Object matching data:
────────────────────────────────────────

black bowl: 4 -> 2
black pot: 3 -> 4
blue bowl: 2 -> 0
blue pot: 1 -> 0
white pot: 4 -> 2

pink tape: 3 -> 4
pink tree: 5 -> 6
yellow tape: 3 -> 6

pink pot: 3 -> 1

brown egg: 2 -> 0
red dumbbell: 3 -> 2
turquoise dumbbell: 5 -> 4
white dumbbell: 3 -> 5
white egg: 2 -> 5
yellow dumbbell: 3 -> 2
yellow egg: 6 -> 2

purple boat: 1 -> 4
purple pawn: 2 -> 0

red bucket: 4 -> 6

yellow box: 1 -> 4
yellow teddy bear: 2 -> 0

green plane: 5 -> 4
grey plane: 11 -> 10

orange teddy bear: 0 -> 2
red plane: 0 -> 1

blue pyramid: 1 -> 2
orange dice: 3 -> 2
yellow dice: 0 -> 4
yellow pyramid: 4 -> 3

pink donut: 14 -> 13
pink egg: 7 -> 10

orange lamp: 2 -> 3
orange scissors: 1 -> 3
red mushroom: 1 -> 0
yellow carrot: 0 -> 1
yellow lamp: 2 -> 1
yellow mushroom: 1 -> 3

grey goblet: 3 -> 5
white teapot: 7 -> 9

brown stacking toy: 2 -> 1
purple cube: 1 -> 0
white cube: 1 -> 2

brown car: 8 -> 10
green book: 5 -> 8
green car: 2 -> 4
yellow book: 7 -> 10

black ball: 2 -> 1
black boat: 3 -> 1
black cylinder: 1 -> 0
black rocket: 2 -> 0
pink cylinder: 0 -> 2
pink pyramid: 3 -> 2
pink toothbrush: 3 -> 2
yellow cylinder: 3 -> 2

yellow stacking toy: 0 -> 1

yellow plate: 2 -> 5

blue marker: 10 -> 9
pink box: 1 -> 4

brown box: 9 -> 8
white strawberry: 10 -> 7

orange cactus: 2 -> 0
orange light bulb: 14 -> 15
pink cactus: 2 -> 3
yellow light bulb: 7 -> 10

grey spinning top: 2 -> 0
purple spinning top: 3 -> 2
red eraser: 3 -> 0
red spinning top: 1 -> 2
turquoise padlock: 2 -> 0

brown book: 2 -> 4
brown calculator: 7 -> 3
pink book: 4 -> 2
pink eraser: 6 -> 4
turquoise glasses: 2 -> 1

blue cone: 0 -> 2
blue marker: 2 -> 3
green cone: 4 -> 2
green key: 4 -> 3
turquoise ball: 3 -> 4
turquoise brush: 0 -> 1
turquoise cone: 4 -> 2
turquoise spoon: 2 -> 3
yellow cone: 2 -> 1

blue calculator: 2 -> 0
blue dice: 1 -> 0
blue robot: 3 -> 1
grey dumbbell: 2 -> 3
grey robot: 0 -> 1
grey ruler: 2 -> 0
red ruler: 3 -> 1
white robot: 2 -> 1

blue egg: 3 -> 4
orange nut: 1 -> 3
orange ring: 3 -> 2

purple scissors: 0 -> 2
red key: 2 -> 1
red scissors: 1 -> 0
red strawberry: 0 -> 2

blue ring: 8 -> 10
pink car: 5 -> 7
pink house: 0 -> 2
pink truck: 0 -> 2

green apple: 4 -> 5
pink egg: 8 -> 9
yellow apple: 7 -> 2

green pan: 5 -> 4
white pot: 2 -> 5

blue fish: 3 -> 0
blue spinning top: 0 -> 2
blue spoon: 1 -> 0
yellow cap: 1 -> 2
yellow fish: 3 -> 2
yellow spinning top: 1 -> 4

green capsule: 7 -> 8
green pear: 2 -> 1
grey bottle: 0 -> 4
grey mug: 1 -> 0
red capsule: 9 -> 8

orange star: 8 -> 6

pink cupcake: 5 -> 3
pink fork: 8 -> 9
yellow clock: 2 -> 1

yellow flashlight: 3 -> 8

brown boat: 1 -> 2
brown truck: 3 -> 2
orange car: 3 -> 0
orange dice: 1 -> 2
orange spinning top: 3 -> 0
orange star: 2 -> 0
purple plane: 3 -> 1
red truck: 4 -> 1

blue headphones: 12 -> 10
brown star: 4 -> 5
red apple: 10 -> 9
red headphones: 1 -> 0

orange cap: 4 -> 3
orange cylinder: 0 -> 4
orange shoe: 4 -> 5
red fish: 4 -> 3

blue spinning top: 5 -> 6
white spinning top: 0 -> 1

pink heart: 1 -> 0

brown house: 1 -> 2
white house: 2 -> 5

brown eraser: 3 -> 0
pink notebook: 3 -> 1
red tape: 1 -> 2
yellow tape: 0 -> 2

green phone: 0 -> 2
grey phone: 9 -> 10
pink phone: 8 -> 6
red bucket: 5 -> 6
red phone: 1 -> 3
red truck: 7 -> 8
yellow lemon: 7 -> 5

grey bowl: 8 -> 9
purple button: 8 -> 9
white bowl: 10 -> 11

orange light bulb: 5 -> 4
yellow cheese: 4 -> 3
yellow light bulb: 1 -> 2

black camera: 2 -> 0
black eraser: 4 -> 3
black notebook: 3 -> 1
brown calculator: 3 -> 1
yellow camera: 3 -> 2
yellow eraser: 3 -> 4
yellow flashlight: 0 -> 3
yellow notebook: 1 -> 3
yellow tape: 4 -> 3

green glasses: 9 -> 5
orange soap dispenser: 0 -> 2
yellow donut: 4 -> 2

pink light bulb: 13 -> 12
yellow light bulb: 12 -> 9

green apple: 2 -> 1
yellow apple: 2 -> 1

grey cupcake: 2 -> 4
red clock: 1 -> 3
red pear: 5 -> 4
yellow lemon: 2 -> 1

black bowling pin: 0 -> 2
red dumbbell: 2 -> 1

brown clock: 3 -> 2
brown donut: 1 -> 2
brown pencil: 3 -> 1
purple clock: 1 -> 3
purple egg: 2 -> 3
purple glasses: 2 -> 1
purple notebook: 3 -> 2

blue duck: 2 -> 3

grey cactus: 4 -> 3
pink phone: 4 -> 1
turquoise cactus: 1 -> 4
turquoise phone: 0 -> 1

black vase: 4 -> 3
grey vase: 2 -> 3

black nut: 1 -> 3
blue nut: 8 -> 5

────────────────────────────────────────

Problem details:
In the entries above, find the line holding "red eraser: 3 -> 0" and the line holding "orange cylinder: 0 -> 4", then retype exactly those two lines and every line between them, and nothing else.

Output of the task:
red eraser: 3 -> 0
red spinning top: 1 -> 2
turquoise padlock: 2 -> 0

brown book: 2 -> 4
brown calculator: 7 -> 3
pink book: 4 -> 2
pink eraser: 6 -> 4
turquoise glasses: 2 -> 1

blue cone: 0 -> 2
blue marker: 2 -> 3
green cone: 4 -> 2
green key: 4 -> 3
turquoise ball: 3 -> 4
turquoise brush: 0 -> 1
turquoise cone: 4 -> 2
turquoise spoon: 2 -> 3
yellow cone: 2 -> 1

blue calculator: 2 -> 0
blue dice: 1 -> 0
blue robot: 3 -> 1
grey dumbbell: 2 -> 3
grey robot: 0 -> 1
grey ruler: 2 -> 0
red ruler: 3 -> 1
white robot: 2 -> 1

blue egg: 3 -> 4
orange nut: 1 -> 3
orange ring: 3 -> 2

purple scissors: 0 -> 2
red key: 2 -> 1
red scissors: 1 -> 0
red strawberry: 0 -> 2

blue ring: 8 -> 10
pink car: 5 -> 7
pink house: 0 -> 2
pink truck: 0 -> 2

green apple: 4 -> 5
pink egg: 8 -> 9
yellow apple: 7 -> 2

green pan: 5 -> 4
white pot: 2 -> 5

blue fish: 3 -> 0
blue spinning top: 0 -> 2
blue spoon: 1 -> 0
yellow cap: 1 -> 2
yellow fish: 3 -> 2
yellow spinning top: 1 -> 4

green capsule: 7 -> 8
green pear: 2 -> 1
grey bottle: 0 -> 4
grey mug: 1 -> 0
red capsule: 9 -> 8

orange star: 8 -> 6

pink cupcake: 5 -> 3
pink fork: 8 -> 9
yellow clock: 2 -> 1

yellow flashlight: 3 -> 8

brown boat: 1 -> 2
brown truck: 3 -> 2
orange car: 3 -> 0
orange dice: 1 -> 2
orange spinning top: 3 -> 0
orange star: 2 -> 0
purple plane: 3 -> 1
red truck: 4 -> 1

blue headphones: 12 -> 10
brown star: 4 -> 5
red apple: 10 -> 9
red headphones: 1 -> 0

orange cap: 4 -> 3
orange cylinder: 0 -> 4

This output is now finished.